Brief
Please give back word for word the lines of the material below between the line containing "C3: 100pF (VA, XO) -> 100pF (AGND, XO)" and the line containing "X1: 40MHz (JP3/1, XO)", inclusive.

Data
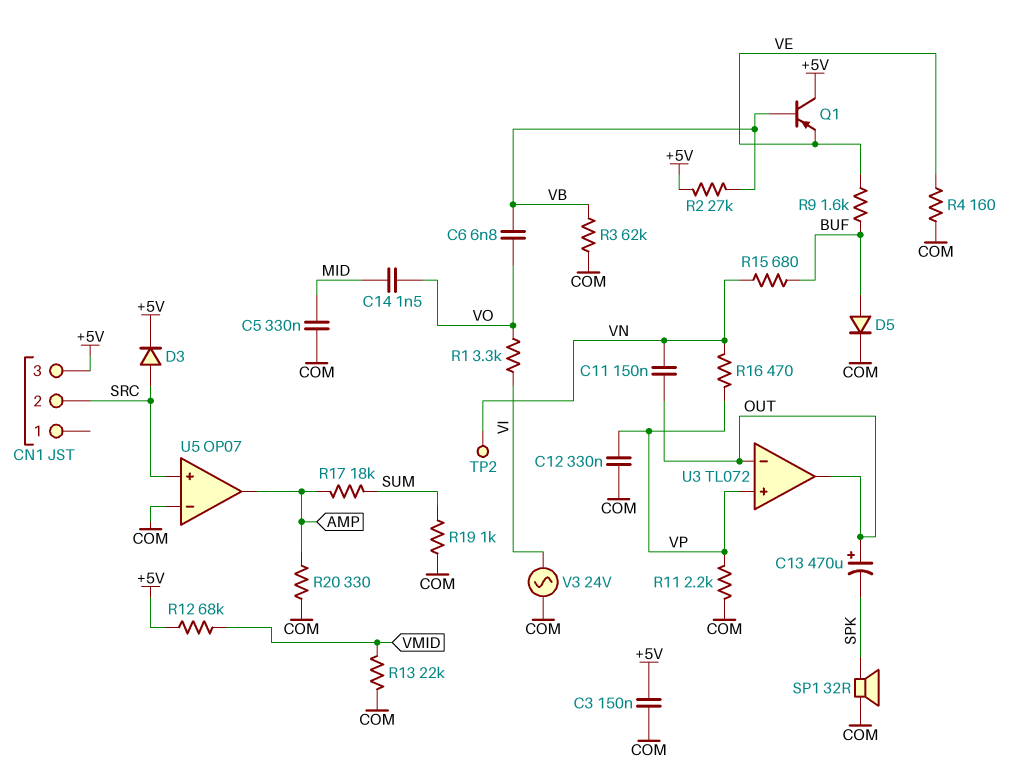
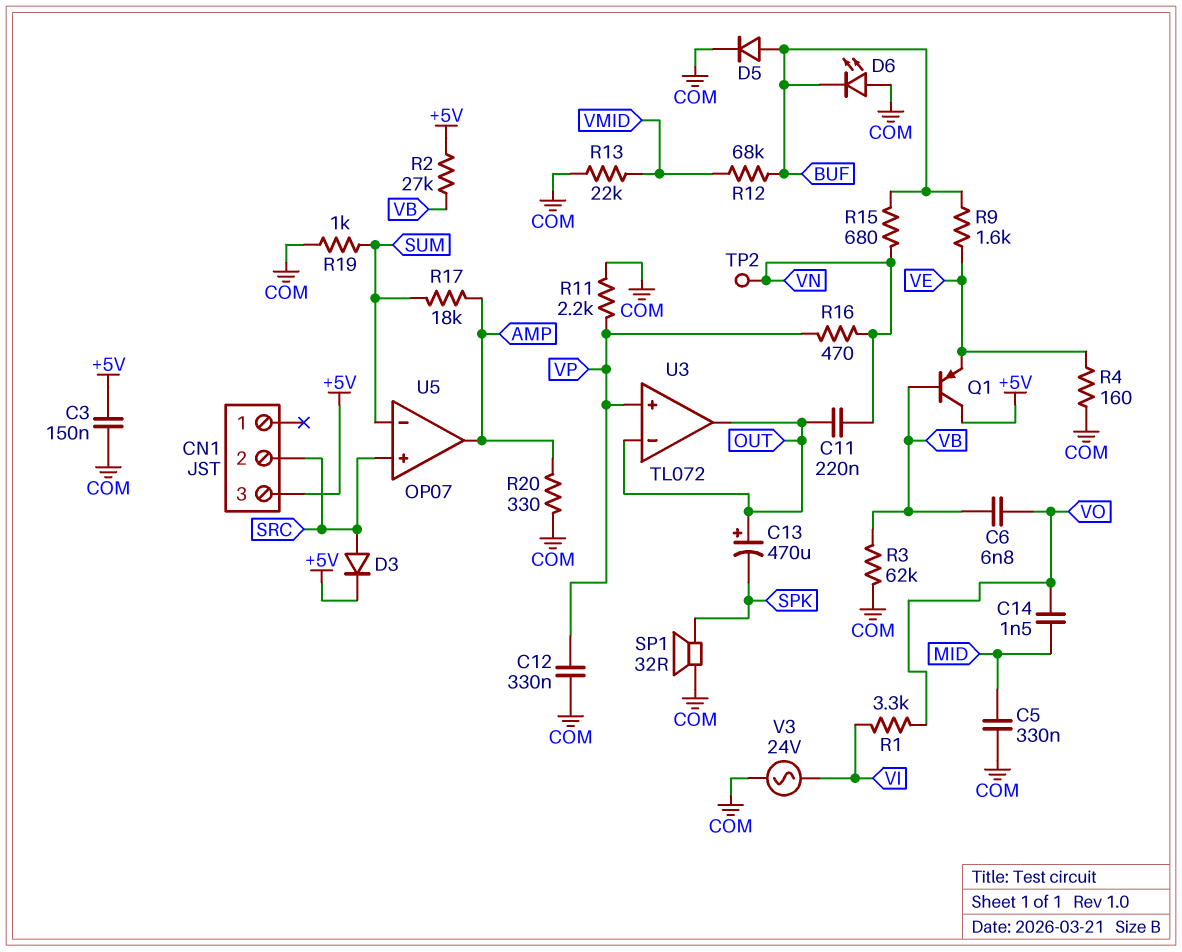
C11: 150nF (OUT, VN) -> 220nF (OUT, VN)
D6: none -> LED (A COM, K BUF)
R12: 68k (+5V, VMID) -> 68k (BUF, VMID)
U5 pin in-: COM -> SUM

* * *

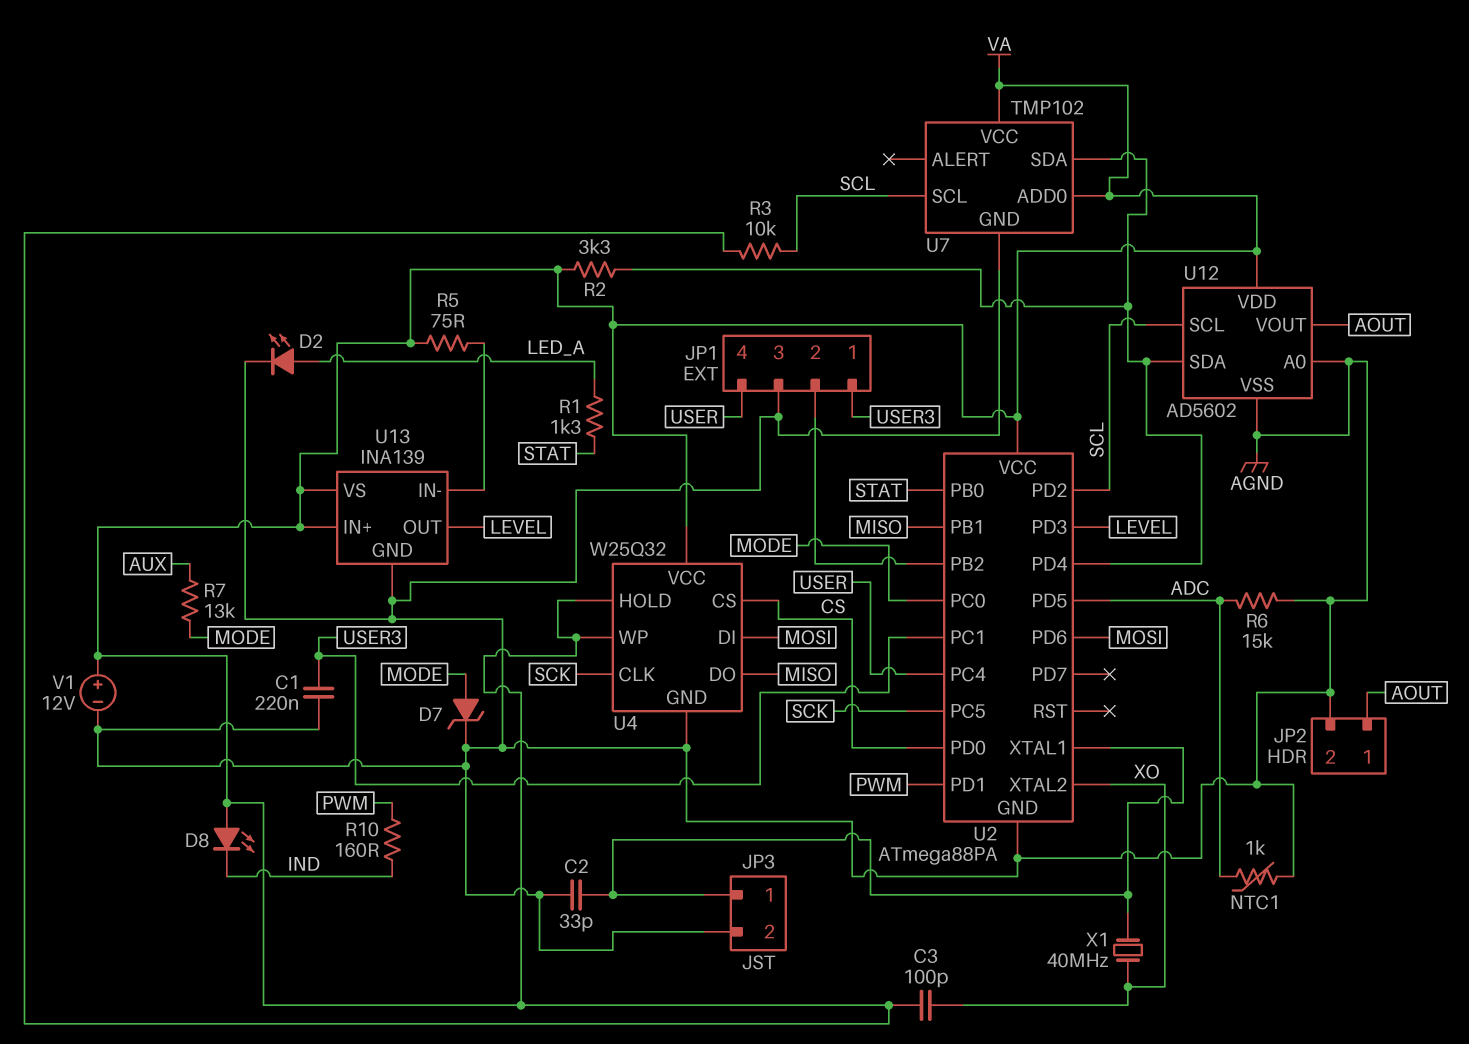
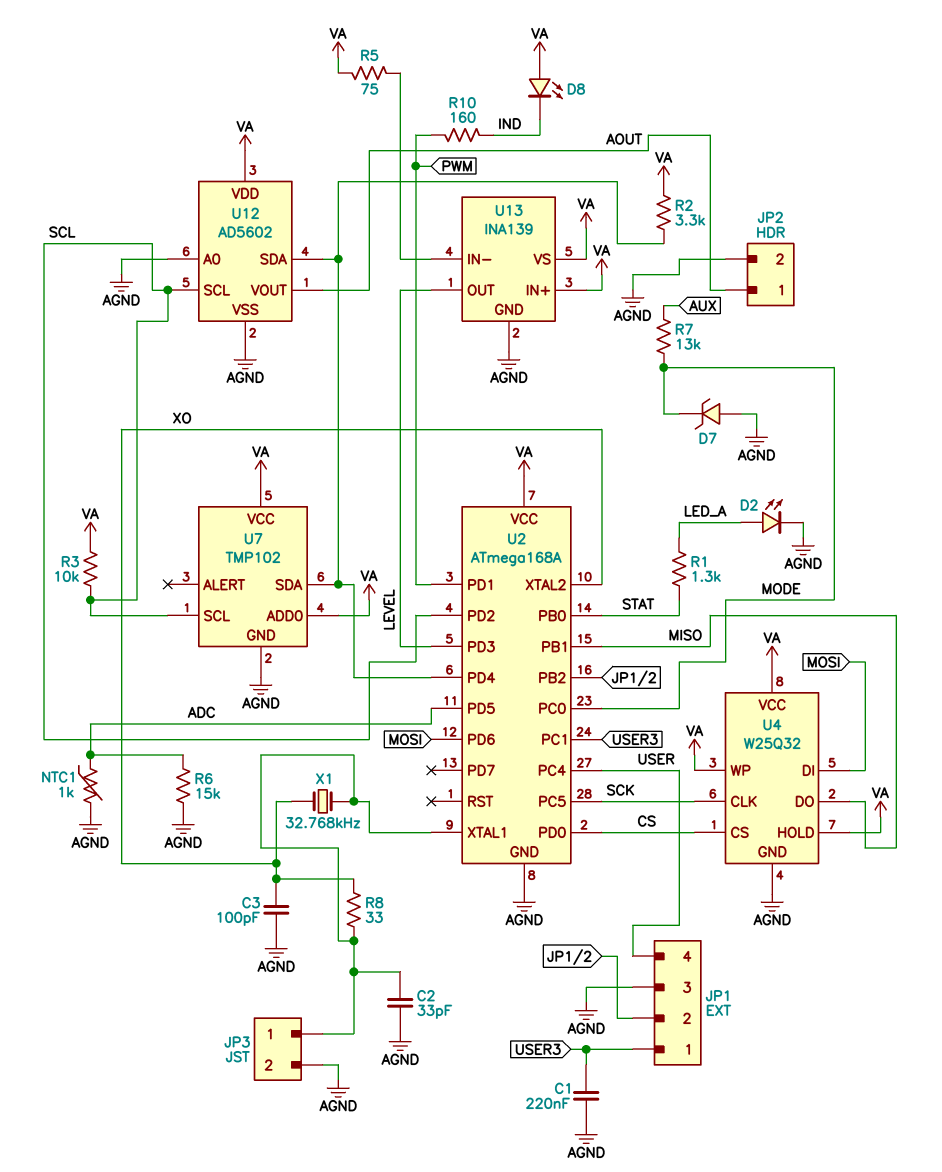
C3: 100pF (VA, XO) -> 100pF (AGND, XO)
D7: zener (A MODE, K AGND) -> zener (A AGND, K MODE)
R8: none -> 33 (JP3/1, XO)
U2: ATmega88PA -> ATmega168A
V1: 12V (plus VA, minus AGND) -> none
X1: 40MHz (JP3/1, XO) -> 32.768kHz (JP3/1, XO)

---

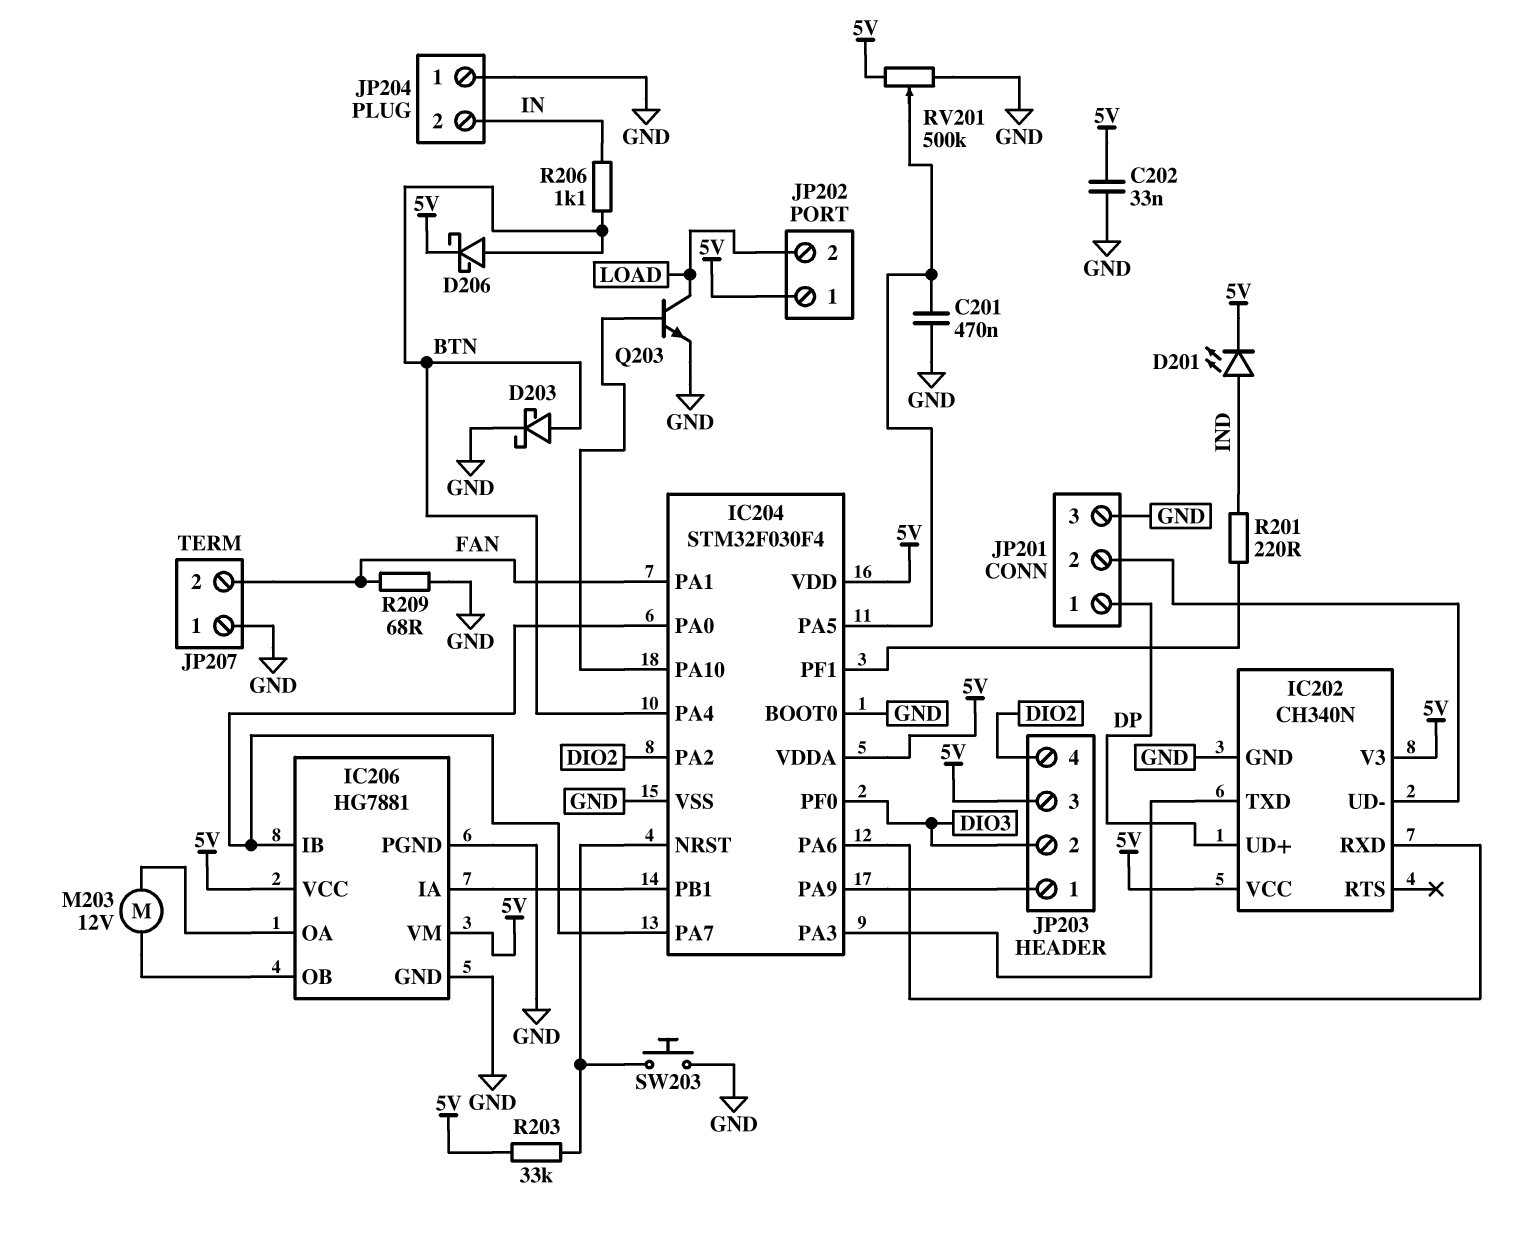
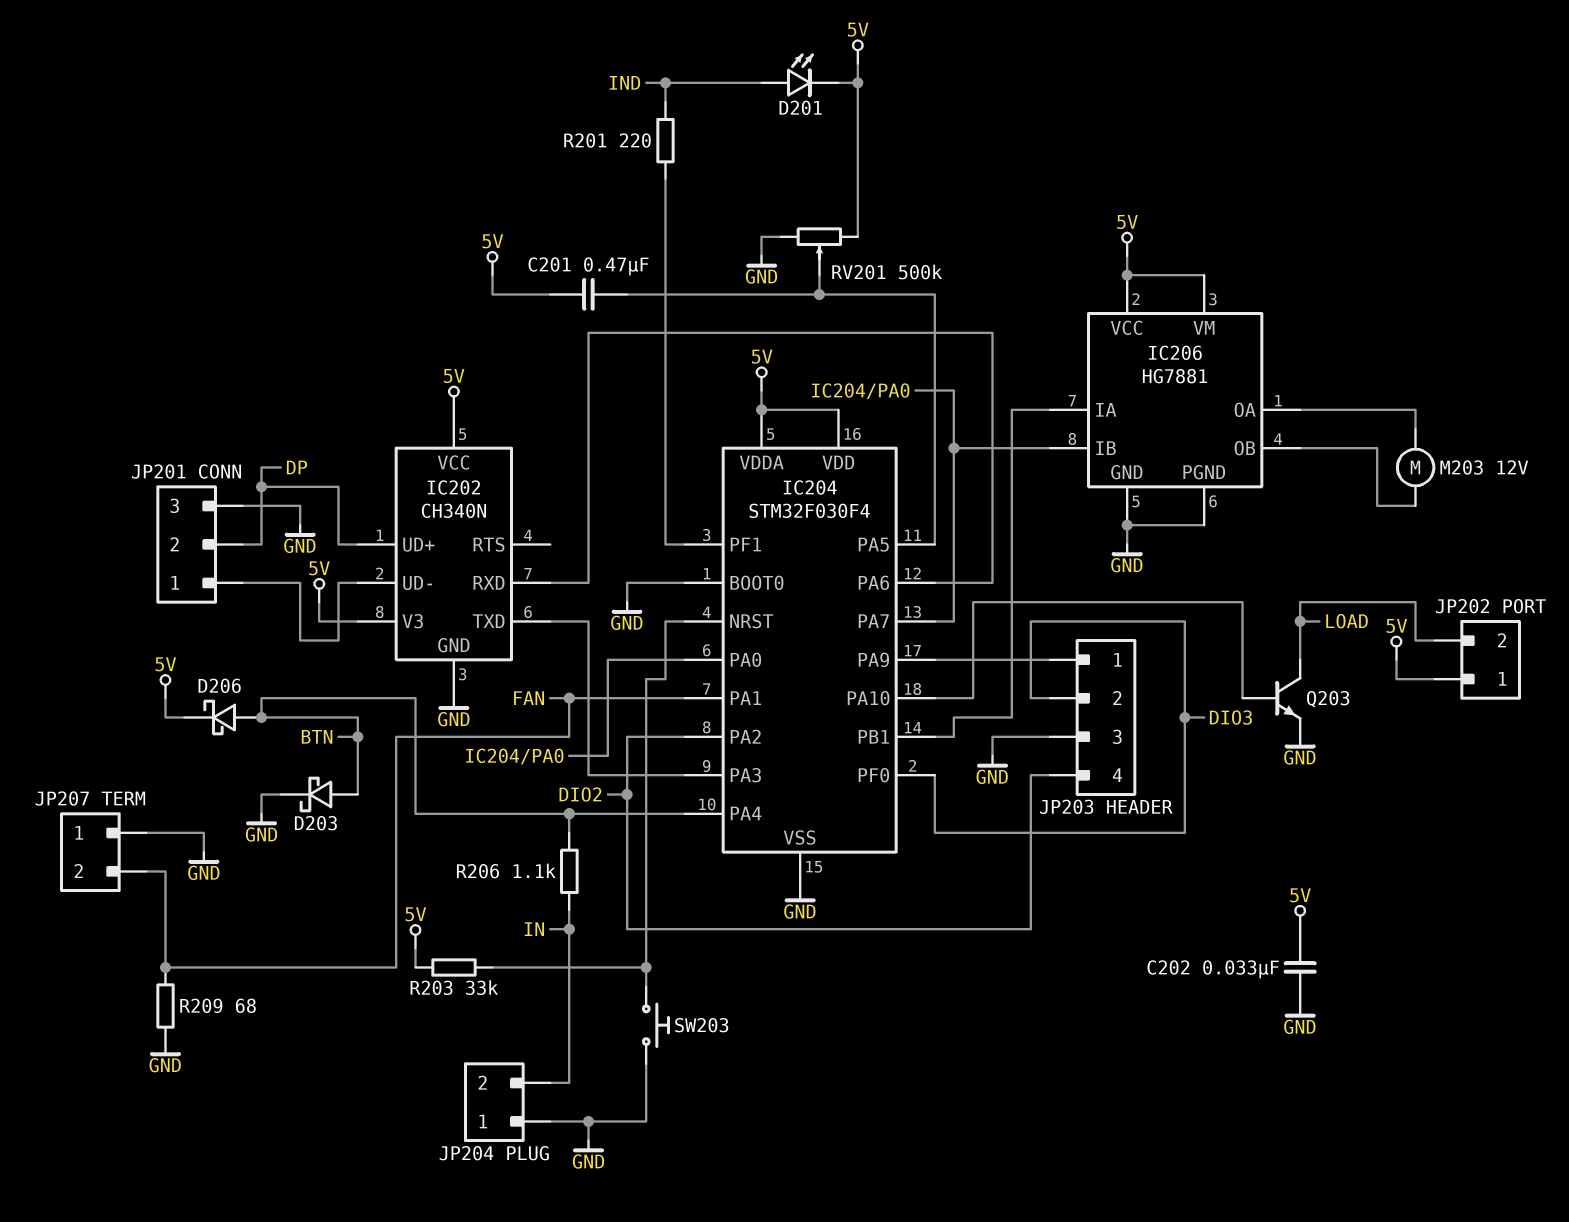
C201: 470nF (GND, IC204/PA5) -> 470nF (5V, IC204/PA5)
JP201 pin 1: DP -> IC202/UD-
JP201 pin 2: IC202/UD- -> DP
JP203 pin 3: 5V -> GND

Task output
C3: 100pF (VA, XO) -> 100pF (AGND, XO)
D7: zener (A MODE, K AGND) -> zener (A AGND, K MODE)
R8: none -> 33 (JP3/1, XO)
U2: ATmega88PA -> ATmega168A
V1: 12V (plus VA, minus AGND) -> none
X1: 40MHz (JP3/1, XO) -> 32.768kHz (JP3/1, XO)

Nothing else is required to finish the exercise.